Segment Start: Material provided

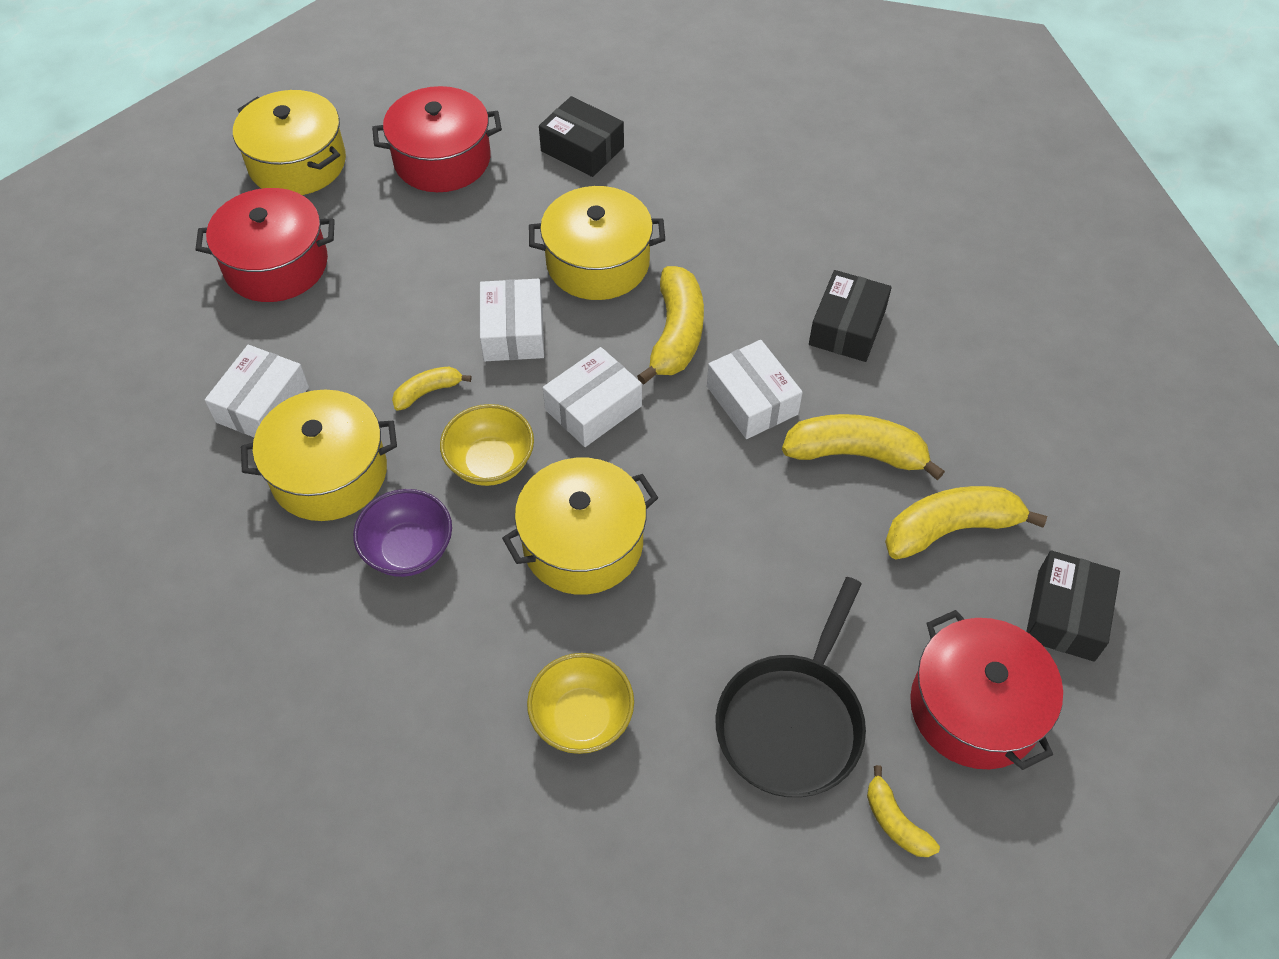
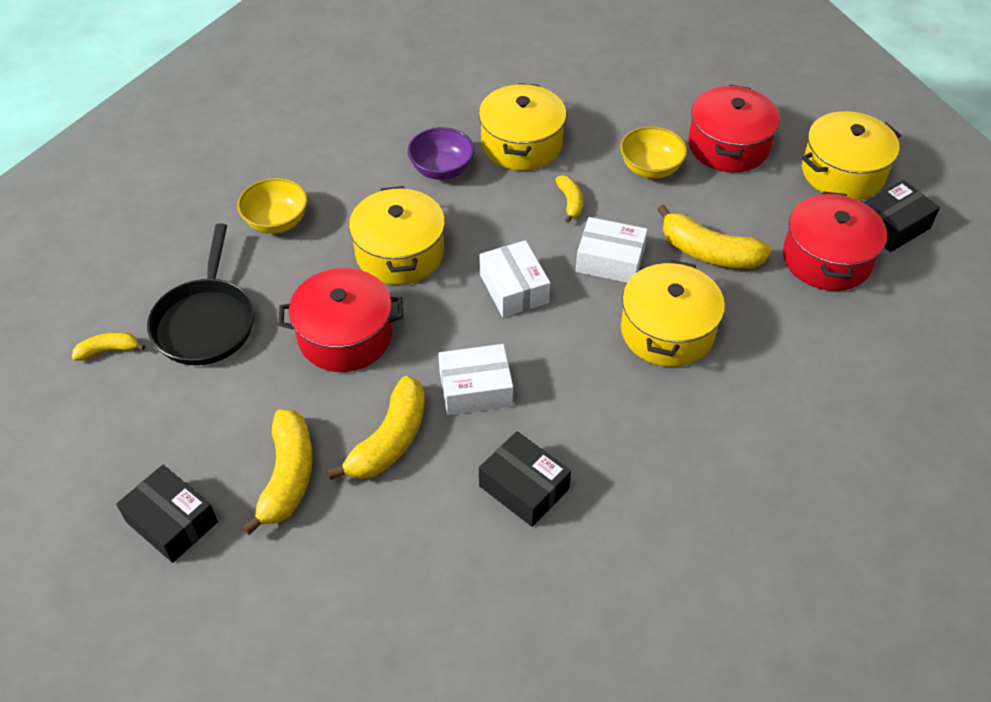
camera: 110 degrees right, 5 degrees down
(263, 404) = (594, 122): white box -> none
(490, 463) = (491, 222): yellow bowl -> yellow bowl (650, 168)
(582, 149) = (819, 358): black box -> black box (892, 226)
(676, 334) = (566, 360): yellow banana -> yellow banana (708, 252)
(792, 721) = (206, 322): black pan -> black pan turned 135 degrees counterclockwise
(975, 708) = (146, 427): red pot -> red pot (345, 336)

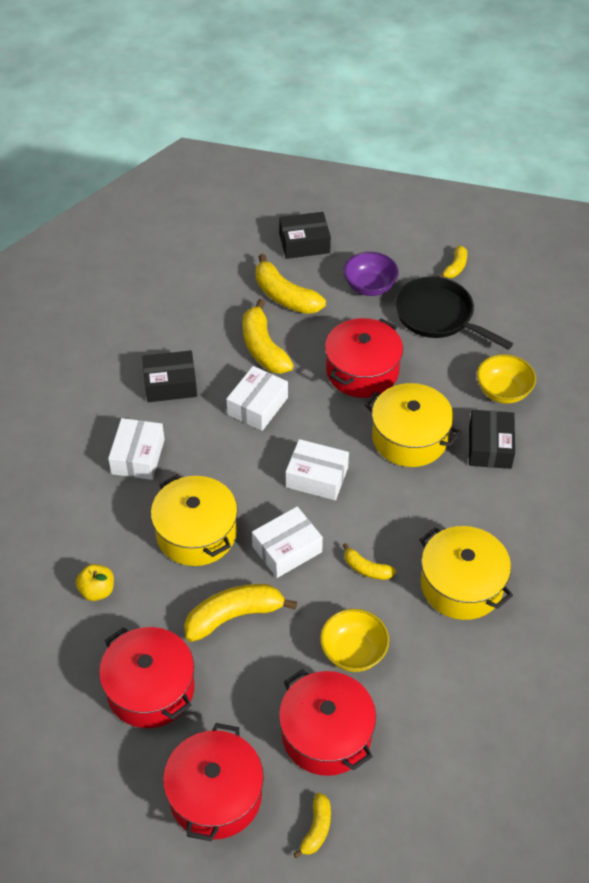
camera: 130 degrees right, 0 degrees up
(442, 169) = (476, 514): purple bowl -> purple bowl (369, 287)
(641, 441) = (138, 456): none -> white box
(793, 114) = (316, 829): none -> yellow banana
(802, 357) = (97, 591): none -> yellow apple
(843, 172) = (215, 795): yellow pot -> red pot
(892, 226) = (130, 771): black box -> black box (490, 447)

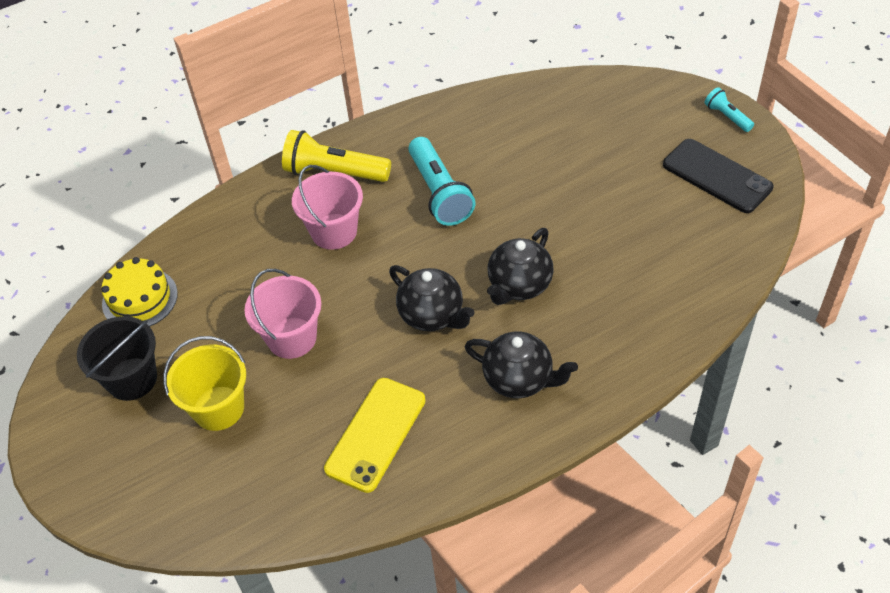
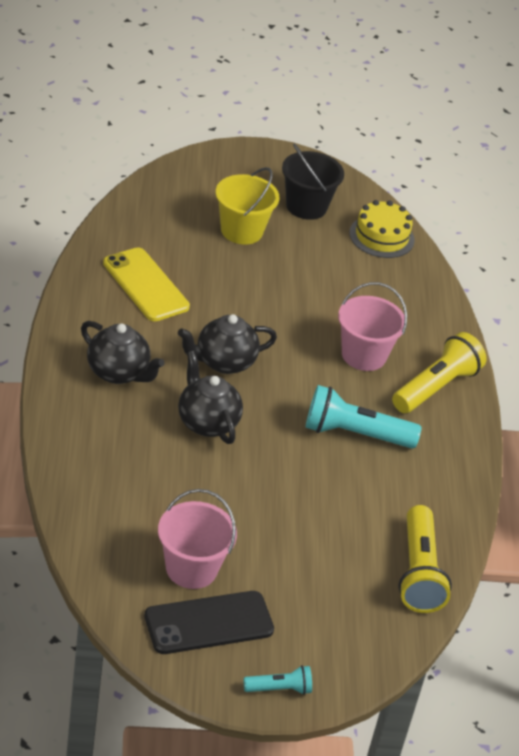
camera: 110 degrees right, 10 degrees down
(292, 338) = (272, 287): pink bucket -> pink bucket (191, 568)
(519, 379) = (118, 373): black teapot -> black teapot turned 105 degrees counterclockwise
(549, 99) = (419, 573): none -> yellow flashlight

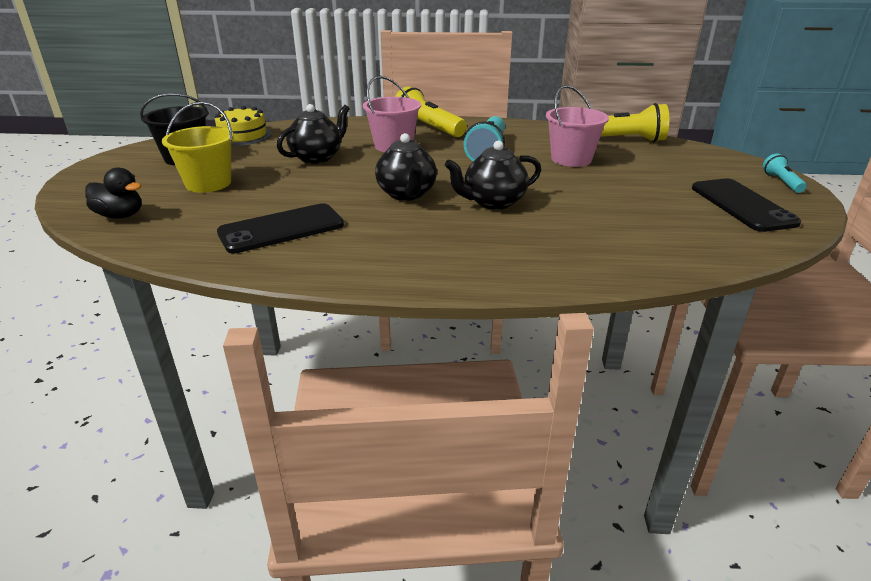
camera: 80 degrees left, 10 degrees down
(118, 373) = (429, 243): black teapot -> black teapot (317, 157)
(145, 285) = (281, 229): yellow phone -> black phone
(169, 193) = (120, 216): none -> black duck
(191, 568) = (685, 211): pink bucket -> pink bucket (571, 159)

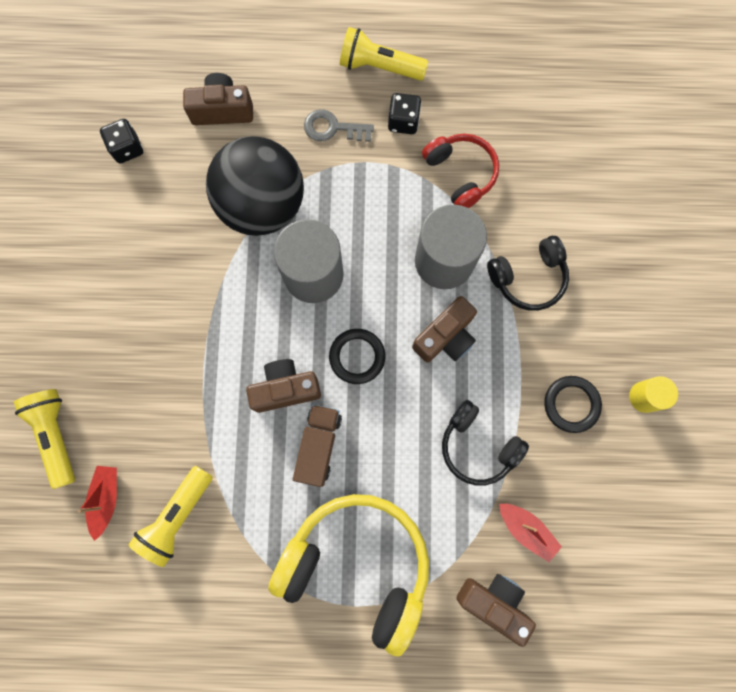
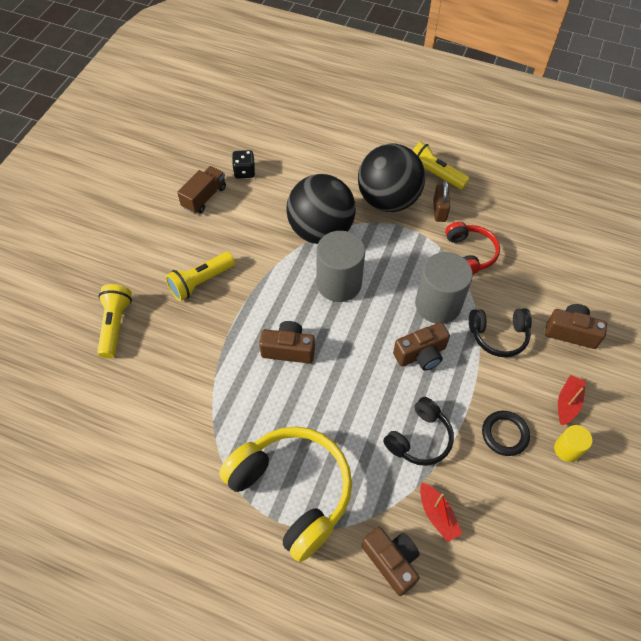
camera: 20 degrees right, 20 degrees down
(106, 499) = (129, 378): red boat -> red boat (567, 403)
(177, 516) = (173, 407): yellow flashlight -> yellow flashlight (201, 282)
(222, 110) = (317, 168): brown camera -> brown camera (571, 332)
(318, 446) = (297, 396): brown truck -> brown truck (204, 197)
(333, 128) = (388, 200): grey key -> black ball
(357, 357) = (349, 346): black ring -> none
(403, 122) = (439, 210): black dice -> brown padlock
(478, 446) = (419, 438): black headphones -> black headphones turned 105 degrees counterclockwise

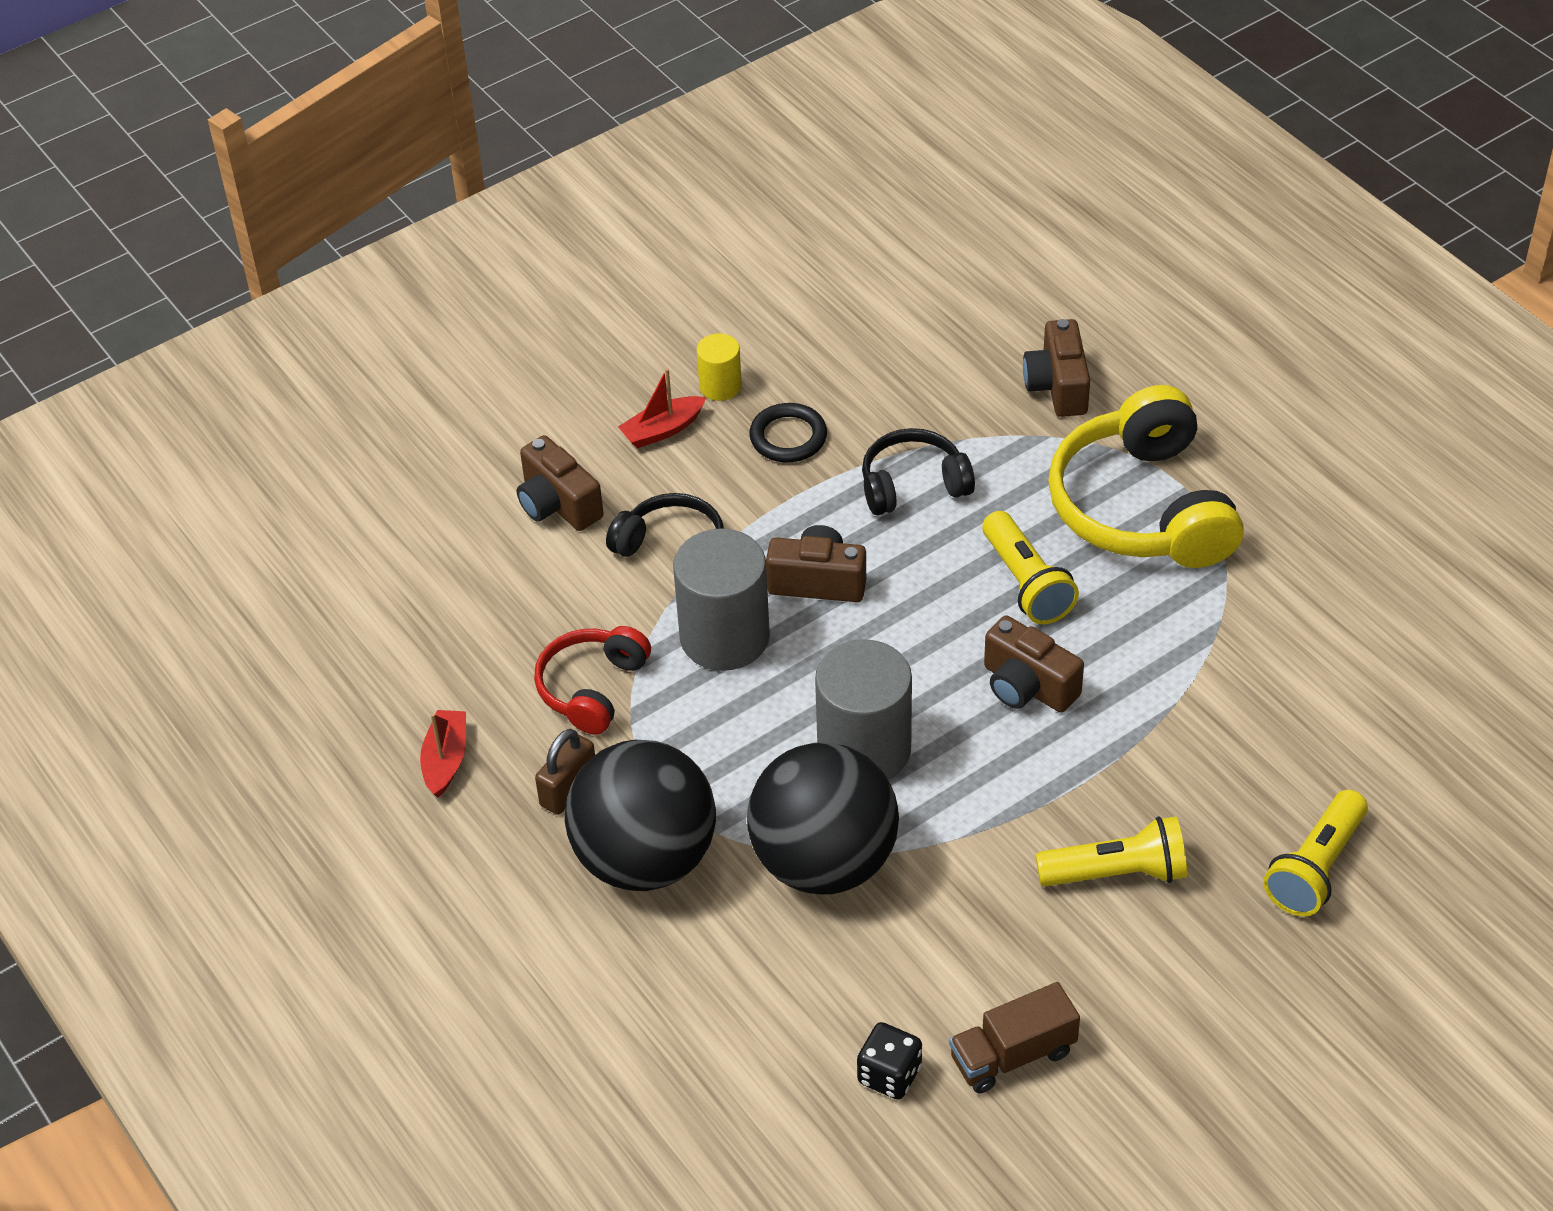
camera: 145 degrees left, 10 degrees down
(434, 174) = (506, 866): yellow flashlight -> yellow flashlight (1026, 583)
(437, 515) = (960, 401): red boat -> red boat (445, 760)

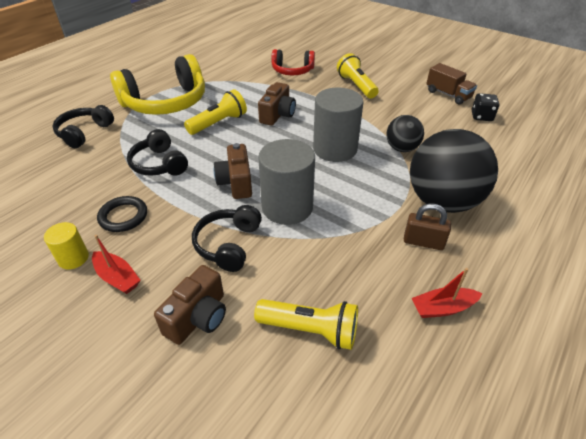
camera: 110 degrees left, 5 degrees down
(592, 688) = (349, 252): red headphones -> red headphones (292, 70)
(824, 862) = (401, 148): black ball -> black ball, size x0.53
(1057, 386) = (84, 133): brown camera -> black headphones
(1315, 868) = (329, 55): yellow flashlight -> yellow flashlight (310, 330)

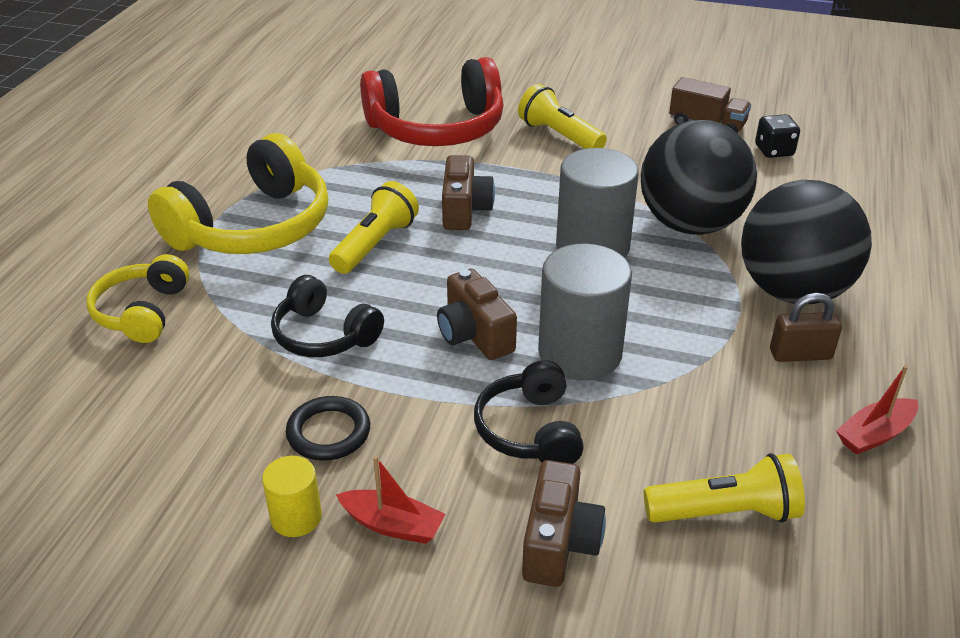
camera: 20 degrees left, 5 degrees down
(84, 133) = (143, 312): black headphones -> yellow headphones
(292, 70) = (437, 128): red headphones -> red headphones, size x1.78
(401, 148) = (690, 224): black ball -> black ball, size x1.90

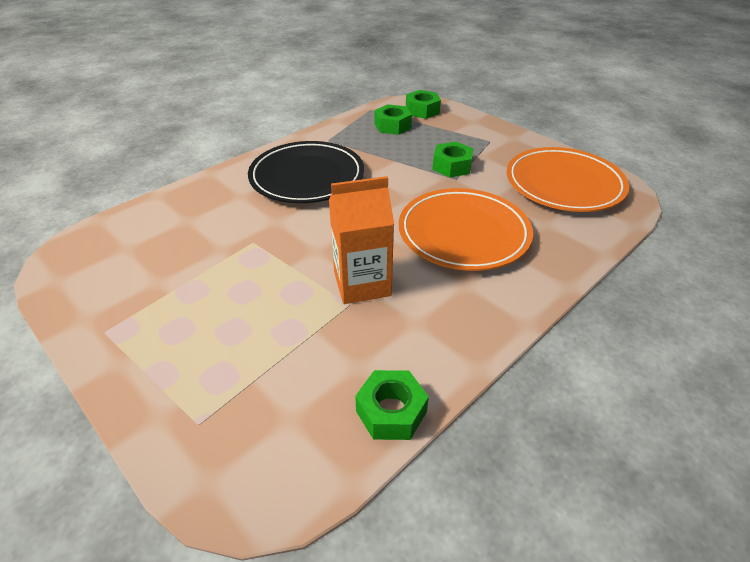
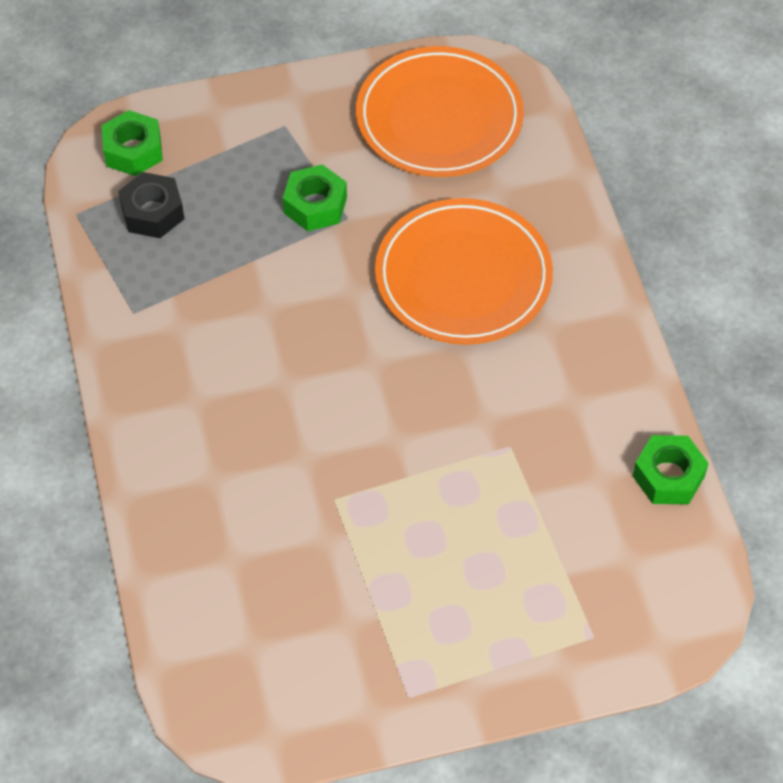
camera: 60 degrees left, 15 degrees up
(307, 177) = (221, 381): black plate -> none
(362, 284) = (485, 419): orange carton -> none
(392, 126) = (152, 212): green nut -> black nut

Segment End: Material provided

## Task prompt
Those lines of the records that contain the string "bowl" should be identified and copied.

## Solution for this problem
(490, 463) = (491, 222): yellow bowl -> yellow bowl (650, 168)
(442, 169) = (476, 514): purple bowl -> purple bowl (369, 287)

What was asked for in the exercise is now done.